YOUR TASK:
From the entries below, reproduce exactly the line containing "pos2: [513, 183, 549, 249]", the line containing "after: ring (red)", and every line in between, with nothing added.

======== INFORMATION SHOWN ========

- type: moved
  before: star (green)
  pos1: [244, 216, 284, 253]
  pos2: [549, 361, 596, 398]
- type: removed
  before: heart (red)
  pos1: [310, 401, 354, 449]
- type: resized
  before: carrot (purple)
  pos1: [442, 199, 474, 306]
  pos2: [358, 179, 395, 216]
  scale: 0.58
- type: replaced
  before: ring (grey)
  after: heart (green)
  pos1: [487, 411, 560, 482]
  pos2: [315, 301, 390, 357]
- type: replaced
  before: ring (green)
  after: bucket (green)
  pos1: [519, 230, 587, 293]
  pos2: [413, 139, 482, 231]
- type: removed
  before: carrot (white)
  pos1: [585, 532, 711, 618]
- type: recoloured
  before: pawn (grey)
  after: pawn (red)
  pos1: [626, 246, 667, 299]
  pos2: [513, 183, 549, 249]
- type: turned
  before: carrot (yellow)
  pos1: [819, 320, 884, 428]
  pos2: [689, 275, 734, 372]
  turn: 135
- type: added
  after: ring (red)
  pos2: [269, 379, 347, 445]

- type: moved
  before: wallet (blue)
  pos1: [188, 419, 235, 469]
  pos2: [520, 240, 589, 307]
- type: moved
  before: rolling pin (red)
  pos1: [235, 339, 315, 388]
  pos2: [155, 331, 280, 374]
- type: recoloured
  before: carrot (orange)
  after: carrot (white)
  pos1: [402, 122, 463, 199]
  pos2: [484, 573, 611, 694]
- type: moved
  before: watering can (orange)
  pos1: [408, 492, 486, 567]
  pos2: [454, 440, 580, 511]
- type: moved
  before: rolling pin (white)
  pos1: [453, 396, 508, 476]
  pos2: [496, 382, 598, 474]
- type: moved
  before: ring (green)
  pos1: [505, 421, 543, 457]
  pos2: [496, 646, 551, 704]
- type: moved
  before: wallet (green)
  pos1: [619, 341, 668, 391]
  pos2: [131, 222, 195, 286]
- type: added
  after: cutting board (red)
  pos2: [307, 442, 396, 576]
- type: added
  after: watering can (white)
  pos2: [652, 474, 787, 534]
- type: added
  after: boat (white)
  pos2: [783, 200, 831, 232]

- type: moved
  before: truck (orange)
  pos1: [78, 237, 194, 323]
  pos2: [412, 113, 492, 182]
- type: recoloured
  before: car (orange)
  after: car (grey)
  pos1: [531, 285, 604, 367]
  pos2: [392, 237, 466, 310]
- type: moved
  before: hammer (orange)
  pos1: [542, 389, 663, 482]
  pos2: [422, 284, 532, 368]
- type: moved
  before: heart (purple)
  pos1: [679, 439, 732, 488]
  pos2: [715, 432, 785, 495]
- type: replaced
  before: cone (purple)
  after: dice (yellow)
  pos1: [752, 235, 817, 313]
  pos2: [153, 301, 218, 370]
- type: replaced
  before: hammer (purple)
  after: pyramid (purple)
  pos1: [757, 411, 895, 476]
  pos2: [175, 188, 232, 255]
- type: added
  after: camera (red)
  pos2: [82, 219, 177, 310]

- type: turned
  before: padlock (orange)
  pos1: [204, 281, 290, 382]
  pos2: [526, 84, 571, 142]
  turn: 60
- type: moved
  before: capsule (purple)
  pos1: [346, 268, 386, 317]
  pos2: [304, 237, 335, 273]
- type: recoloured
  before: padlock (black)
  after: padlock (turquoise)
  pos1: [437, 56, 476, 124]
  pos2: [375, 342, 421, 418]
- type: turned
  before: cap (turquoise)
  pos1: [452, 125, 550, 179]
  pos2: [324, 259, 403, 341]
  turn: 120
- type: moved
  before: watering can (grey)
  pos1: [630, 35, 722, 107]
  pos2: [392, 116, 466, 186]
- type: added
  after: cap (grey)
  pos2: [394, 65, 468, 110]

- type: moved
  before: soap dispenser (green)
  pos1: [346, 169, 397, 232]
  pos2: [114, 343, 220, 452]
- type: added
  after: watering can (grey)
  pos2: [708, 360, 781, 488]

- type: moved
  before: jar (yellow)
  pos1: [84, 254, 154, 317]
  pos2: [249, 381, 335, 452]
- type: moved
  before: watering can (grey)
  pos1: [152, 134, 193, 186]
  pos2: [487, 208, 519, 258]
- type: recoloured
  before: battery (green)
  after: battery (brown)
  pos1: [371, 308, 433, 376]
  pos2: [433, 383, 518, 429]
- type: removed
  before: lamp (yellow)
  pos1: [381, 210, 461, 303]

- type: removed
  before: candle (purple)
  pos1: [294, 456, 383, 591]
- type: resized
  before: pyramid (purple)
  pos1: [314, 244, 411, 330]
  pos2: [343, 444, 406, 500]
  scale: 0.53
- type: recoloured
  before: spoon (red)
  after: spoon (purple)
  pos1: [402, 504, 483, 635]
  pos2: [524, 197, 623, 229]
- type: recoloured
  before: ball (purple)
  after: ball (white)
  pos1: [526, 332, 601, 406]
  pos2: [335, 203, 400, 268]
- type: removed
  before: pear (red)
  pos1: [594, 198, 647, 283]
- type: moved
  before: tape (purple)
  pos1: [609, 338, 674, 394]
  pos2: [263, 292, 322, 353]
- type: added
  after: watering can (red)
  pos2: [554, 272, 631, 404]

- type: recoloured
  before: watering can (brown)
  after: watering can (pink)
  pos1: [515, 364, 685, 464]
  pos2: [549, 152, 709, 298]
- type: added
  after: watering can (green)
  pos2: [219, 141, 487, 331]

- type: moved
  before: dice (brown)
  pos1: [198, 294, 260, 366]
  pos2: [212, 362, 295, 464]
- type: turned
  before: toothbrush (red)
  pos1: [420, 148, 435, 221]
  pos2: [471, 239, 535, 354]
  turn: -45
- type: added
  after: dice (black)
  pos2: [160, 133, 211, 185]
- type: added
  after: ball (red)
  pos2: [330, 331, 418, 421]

========

ANSWER SECTION:
  pos2: [513, 183, 549, 249]
- type: turned
  before: carrot (yellow)
  pos1: [819, 320, 884, 428]
  pos2: [689, 275, 734, 372]
  turn: 135
- type: added
  after: ring (red)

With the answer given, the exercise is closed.